## Information shown

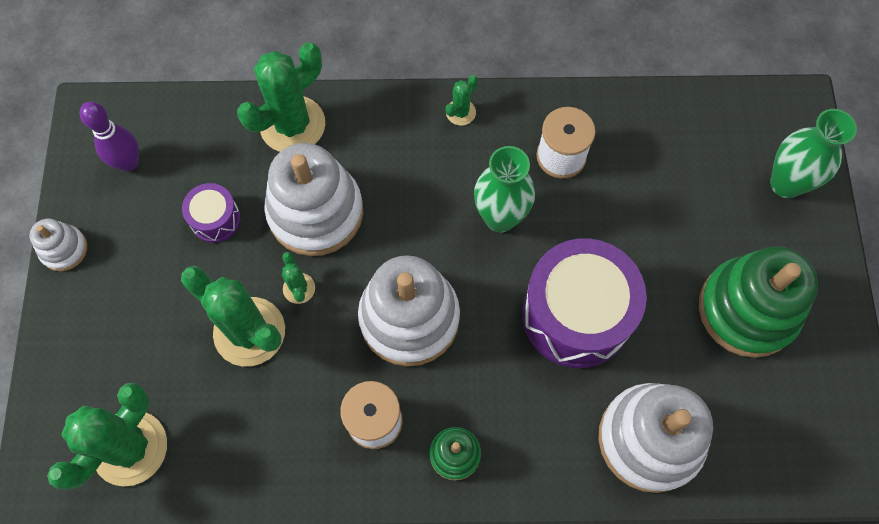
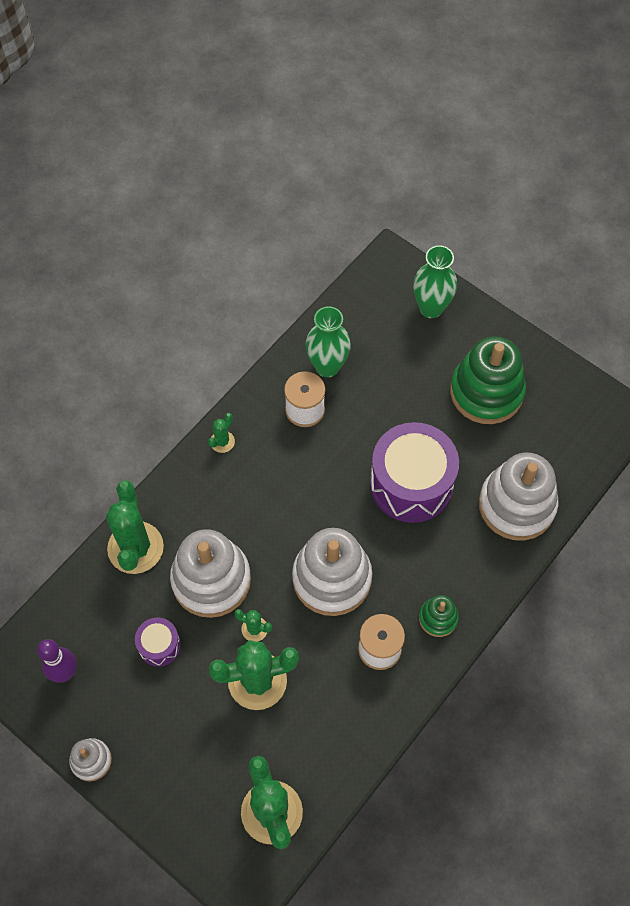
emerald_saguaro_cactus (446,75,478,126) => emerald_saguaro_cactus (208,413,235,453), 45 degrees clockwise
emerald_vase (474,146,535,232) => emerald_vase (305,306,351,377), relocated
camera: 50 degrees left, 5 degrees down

## Work to be completed
Having located the line containing "emerald_vase (474,146,535,232) =>", set it down along with every line after it through the end of the data, reproducing each exactly.

## Solution to this exercise
emerald_vase (474,146,535,232) => emerald_vase (305,306,351,377), relocated
camera: 50 degrees left, 5 degrees down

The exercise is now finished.